**Task statement**
In the records below, find the line with "CN1 pin 1: VBAT -> GND" and the line with "U2 pin OUT: 3V3 -> VBAT"; return exactly those lines and every line between them.

**Data supplied**
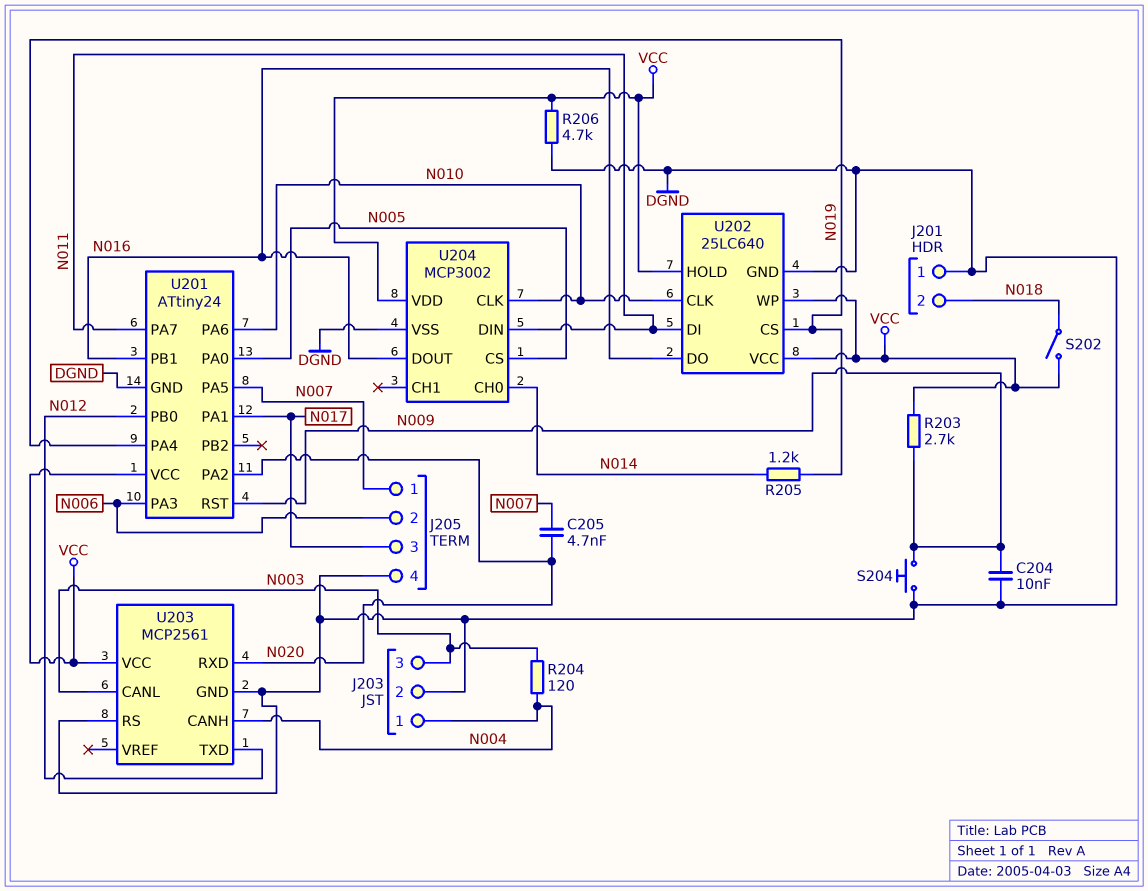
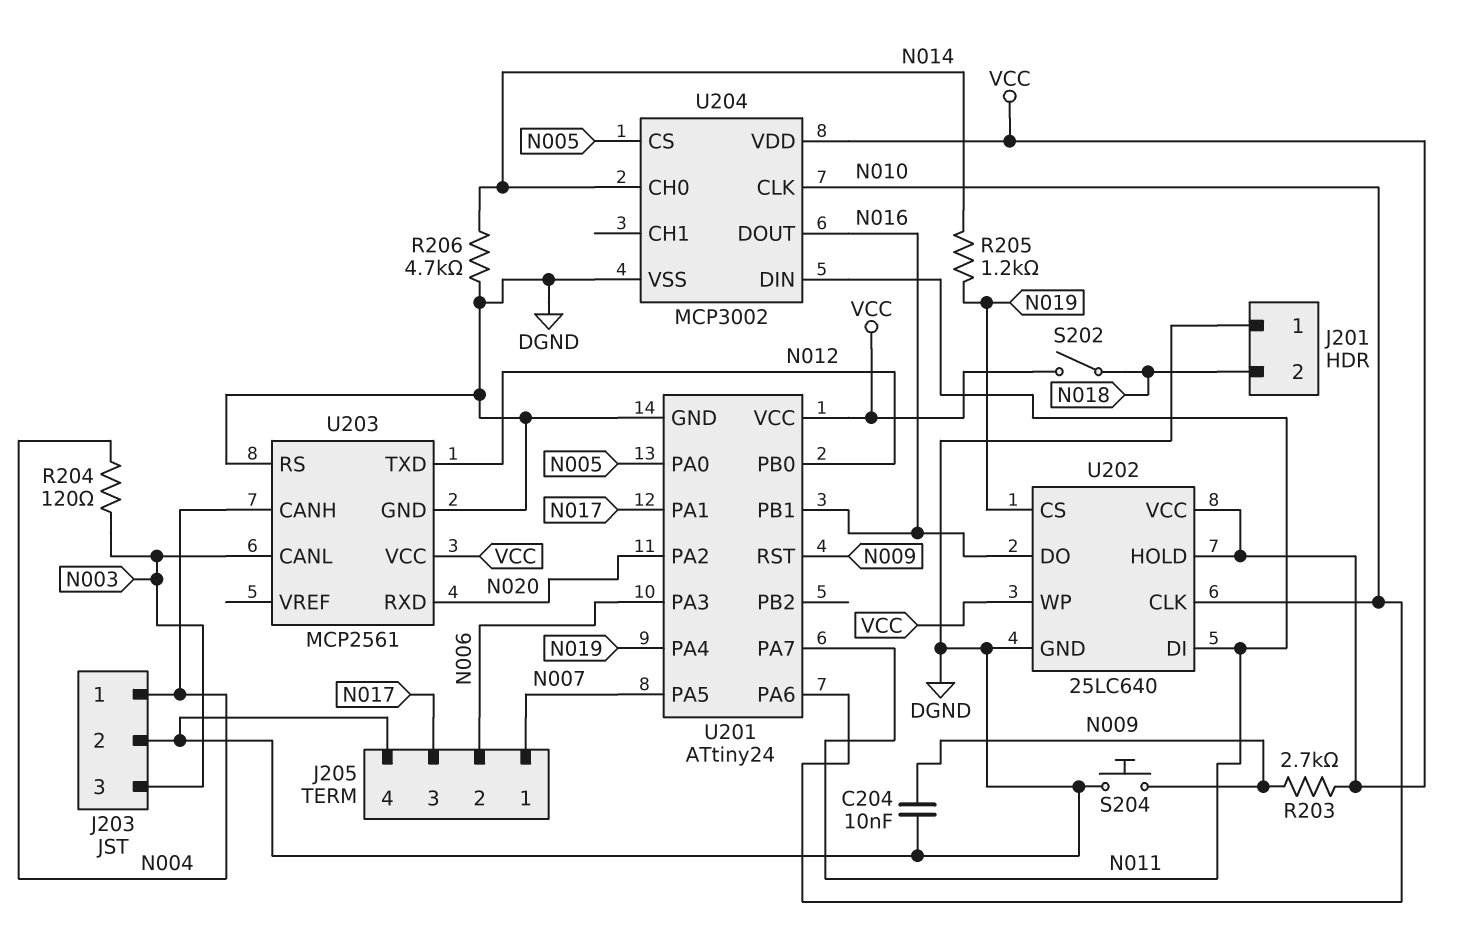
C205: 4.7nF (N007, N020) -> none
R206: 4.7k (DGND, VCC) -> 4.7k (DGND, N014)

--

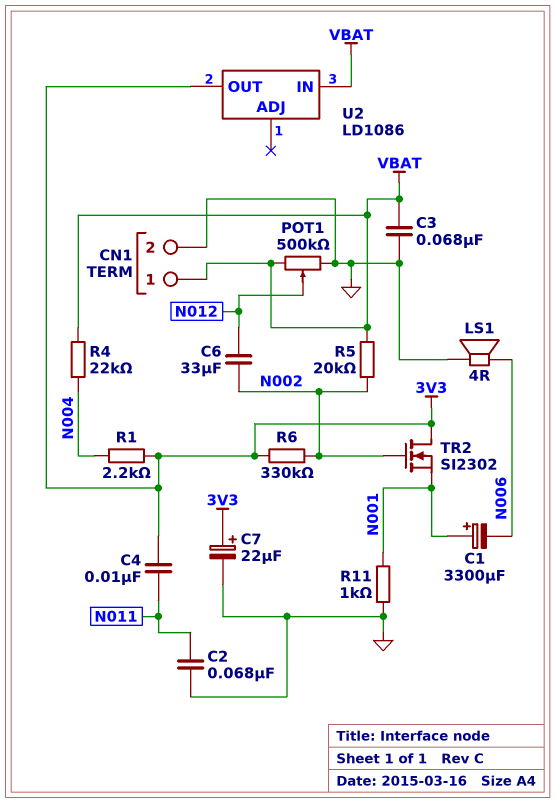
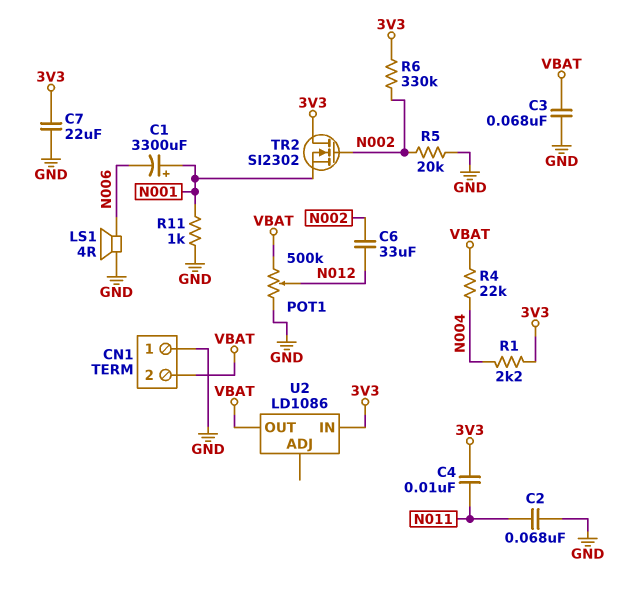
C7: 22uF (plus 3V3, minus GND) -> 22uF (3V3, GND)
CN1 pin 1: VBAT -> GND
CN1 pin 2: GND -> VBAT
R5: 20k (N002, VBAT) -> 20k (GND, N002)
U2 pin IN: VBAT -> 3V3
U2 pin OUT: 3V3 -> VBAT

**Response for this exercise**
CN1 pin 1: VBAT -> GND
CN1 pin 2: GND -> VBAT
R5: 20k (N002, VBAT) -> 20k (GND, N002)
U2 pin IN: VBAT -> 3V3
U2 pin OUT: 3V3 -> VBAT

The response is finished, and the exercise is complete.